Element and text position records
■ ■ ■ ■ ■
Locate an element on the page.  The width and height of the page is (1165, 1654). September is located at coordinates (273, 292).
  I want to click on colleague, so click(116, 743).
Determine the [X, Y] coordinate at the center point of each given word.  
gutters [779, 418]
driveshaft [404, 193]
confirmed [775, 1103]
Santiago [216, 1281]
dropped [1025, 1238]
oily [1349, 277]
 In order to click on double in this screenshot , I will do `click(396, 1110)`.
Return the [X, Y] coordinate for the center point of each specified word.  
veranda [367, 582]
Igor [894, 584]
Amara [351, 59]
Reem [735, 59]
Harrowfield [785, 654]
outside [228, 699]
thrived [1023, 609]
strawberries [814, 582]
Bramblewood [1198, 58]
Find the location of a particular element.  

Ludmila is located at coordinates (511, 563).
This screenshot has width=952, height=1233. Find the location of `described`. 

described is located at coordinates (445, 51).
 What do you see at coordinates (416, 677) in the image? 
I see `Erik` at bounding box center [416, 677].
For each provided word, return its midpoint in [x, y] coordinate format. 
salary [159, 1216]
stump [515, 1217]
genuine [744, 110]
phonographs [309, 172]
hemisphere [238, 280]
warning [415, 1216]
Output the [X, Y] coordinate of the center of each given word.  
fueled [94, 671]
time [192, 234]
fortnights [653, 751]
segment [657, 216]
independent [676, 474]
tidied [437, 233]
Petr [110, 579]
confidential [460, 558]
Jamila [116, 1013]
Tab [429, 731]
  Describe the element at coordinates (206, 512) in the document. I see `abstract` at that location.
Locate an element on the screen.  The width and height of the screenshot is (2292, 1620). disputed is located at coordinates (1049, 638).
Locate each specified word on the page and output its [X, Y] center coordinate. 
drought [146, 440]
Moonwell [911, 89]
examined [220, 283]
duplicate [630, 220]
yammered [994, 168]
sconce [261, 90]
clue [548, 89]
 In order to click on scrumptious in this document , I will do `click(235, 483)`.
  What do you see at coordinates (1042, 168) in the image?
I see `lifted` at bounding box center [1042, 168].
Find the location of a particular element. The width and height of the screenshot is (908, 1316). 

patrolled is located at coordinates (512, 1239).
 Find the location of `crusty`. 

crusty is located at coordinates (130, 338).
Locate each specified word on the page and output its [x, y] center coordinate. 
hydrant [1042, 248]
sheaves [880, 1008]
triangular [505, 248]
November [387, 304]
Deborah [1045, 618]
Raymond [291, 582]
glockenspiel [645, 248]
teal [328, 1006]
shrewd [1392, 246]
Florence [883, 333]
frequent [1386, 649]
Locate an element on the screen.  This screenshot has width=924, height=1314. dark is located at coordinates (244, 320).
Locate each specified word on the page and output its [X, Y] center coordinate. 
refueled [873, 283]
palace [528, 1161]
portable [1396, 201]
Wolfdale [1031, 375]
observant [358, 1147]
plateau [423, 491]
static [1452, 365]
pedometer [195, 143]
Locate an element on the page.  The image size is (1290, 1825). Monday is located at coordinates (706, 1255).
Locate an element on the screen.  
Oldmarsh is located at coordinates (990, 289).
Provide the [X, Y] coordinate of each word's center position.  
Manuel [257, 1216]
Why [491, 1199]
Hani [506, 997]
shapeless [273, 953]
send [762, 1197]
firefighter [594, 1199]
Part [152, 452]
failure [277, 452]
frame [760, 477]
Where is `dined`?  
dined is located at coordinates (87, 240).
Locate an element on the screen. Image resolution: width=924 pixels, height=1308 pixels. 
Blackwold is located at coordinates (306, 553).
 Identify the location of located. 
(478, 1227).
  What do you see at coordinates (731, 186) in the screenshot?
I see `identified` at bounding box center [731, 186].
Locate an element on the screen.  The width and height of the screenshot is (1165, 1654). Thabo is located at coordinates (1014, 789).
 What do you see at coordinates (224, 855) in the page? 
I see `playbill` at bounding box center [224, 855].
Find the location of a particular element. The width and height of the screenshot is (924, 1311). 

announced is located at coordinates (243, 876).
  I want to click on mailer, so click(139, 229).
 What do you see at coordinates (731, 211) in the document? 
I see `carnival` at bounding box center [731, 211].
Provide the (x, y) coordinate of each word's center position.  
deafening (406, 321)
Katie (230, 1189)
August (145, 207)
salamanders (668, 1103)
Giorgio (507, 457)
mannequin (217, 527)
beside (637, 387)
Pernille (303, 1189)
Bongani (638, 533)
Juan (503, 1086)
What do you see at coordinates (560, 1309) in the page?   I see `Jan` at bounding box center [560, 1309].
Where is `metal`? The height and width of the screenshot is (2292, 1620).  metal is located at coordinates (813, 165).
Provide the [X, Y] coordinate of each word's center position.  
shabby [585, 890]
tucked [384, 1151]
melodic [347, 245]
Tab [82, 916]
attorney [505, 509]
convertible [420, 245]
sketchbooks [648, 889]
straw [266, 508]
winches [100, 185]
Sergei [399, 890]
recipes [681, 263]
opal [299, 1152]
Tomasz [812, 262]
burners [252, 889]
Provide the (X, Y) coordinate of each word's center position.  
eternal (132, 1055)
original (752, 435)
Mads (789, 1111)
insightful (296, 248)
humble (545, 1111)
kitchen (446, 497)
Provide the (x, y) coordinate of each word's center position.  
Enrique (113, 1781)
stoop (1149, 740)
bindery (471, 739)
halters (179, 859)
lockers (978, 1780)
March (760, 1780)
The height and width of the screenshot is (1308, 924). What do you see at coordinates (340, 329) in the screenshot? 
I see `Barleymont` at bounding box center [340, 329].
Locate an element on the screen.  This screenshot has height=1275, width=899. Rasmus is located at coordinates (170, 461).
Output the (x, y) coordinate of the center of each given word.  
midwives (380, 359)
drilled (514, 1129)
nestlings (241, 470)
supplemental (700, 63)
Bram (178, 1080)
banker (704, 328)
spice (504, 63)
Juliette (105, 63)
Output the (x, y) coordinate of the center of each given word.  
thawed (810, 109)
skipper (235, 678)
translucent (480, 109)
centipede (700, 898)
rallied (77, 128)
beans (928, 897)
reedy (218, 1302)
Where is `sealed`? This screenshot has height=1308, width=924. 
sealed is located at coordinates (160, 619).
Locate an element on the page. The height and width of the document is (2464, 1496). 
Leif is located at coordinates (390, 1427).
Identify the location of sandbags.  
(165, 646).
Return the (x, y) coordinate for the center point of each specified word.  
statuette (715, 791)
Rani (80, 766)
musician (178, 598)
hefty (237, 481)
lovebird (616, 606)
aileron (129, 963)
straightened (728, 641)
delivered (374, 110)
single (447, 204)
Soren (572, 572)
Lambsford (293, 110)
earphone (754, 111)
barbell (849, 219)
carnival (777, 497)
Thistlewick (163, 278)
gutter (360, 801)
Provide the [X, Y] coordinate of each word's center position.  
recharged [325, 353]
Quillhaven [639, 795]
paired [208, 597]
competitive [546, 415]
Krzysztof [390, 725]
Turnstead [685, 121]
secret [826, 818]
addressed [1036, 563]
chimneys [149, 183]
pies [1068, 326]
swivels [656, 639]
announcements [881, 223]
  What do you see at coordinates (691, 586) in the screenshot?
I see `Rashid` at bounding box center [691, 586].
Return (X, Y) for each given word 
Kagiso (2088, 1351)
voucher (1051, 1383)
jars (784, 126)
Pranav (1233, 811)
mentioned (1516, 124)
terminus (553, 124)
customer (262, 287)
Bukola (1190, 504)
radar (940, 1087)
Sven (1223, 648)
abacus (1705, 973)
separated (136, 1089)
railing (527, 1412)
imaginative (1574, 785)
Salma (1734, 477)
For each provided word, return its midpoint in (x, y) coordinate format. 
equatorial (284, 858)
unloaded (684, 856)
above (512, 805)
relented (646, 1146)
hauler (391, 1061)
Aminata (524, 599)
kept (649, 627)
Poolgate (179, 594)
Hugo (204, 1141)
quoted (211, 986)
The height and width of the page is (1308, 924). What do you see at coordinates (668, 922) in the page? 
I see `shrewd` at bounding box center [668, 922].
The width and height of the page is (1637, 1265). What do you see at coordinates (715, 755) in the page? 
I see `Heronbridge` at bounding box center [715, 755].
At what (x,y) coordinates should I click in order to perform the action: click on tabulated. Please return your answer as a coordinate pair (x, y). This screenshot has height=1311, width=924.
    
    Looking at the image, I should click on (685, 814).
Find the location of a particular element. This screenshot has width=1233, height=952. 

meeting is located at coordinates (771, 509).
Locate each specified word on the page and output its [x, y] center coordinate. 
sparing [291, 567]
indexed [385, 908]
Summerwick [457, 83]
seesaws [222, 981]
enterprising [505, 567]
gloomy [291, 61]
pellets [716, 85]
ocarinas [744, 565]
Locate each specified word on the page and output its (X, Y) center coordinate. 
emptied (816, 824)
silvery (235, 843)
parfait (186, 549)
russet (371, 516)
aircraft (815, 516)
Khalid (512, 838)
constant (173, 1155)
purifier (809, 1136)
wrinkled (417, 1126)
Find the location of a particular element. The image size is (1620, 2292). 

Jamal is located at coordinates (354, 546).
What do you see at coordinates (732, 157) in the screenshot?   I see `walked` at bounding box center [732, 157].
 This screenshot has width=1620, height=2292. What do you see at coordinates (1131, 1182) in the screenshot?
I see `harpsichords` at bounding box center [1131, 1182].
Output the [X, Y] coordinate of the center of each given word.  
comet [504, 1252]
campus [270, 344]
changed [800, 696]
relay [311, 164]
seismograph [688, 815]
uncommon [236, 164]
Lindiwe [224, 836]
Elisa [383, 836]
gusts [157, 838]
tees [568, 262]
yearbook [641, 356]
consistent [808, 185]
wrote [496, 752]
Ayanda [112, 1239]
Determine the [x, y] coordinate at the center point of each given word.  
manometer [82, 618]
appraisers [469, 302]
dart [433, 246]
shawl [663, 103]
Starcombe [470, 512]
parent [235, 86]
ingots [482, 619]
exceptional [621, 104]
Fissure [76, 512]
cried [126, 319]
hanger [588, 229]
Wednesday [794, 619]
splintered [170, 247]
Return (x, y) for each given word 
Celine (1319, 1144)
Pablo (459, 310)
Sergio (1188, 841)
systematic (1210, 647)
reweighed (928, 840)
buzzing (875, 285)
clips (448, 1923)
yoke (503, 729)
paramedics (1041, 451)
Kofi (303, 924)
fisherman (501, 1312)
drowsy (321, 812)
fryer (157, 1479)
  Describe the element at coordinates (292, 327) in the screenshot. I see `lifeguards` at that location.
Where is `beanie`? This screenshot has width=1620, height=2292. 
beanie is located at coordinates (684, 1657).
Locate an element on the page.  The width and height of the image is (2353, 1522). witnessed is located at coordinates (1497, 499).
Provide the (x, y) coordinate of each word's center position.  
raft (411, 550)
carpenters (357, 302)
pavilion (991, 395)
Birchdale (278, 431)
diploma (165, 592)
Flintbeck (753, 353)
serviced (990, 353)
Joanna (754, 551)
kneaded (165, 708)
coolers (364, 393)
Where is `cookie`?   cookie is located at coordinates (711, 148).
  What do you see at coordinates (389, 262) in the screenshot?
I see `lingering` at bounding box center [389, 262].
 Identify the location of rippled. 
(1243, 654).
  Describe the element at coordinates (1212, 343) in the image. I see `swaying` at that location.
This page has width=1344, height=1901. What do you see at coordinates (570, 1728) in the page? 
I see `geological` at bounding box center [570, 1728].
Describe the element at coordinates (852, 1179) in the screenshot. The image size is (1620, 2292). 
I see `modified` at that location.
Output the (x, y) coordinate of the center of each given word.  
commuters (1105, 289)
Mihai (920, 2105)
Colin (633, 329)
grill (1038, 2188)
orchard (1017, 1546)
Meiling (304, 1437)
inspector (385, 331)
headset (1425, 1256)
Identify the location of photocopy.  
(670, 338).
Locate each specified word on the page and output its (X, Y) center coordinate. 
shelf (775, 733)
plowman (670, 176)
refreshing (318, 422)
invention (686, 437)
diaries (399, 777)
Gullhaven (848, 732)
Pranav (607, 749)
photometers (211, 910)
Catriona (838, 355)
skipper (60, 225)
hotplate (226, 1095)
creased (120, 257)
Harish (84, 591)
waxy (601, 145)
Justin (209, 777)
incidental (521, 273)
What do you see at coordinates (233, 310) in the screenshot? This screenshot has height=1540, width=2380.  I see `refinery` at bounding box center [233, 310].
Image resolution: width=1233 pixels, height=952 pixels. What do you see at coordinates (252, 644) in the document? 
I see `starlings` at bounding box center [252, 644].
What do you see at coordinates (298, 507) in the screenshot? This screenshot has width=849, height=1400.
■ ■ ■ ■ ■
» **Exercise brief**
Copy the lines of the records word for word, starting at the line that contains "yoke (503, 729)" and ending at the line that contains "headset (1425, 1256)", with both of those lines included.

» **Answer for this exercise**
yoke (503, 729)
paramedics (1041, 451)
Kofi (303, 924)
fisherman (501, 1312)
drowsy (321, 812)
fryer (157, 1479)
  Describe the element at coordinates (292, 327) in the screenshot. I see `lifeguards` at that location.
Where is `beanie`? This screenshot has width=1620, height=2292. 
beanie is located at coordinates (684, 1657).
Locate an element on the page.  The width and height of the image is (2353, 1522). witnessed is located at coordinates (1497, 499).
Provide the (x, y) coordinate of each word's center position.  
raft (411, 550)
carpenters (357, 302)
pavilion (991, 395)
Birchdale (278, 431)
diploma (165, 592)
Flintbeck (753, 353)
serviced (990, 353)
Joanna (754, 551)
kneaded (165, 708)
coolers (364, 393)
Where is `cookie`?   cookie is located at coordinates (711, 148).
  What do you see at coordinates (389, 262) in the screenshot?
I see `lingering` at bounding box center [389, 262].
 Identify the location of rippled. 
(1243, 654).
  Describe the element at coordinates (1212, 343) in the image. I see `swaying` at that location.
This page has width=1344, height=1901. What do you see at coordinates (570, 1728) in the page? 
I see `geological` at bounding box center [570, 1728].
Describe the element at coordinates (852, 1179) in the screenshot. The image size is (1620, 2292). 
I see `modified` at that location.
Output the (x, y) coordinate of the center of each given word.  
commuters (1105, 289)
Mihai (920, 2105)
Colin (633, 329)
grill (1038, 2188)
orchard (1017, 1546)
Meiling (304, 1437)
inspector (385, 331)
headset (1425, 1256)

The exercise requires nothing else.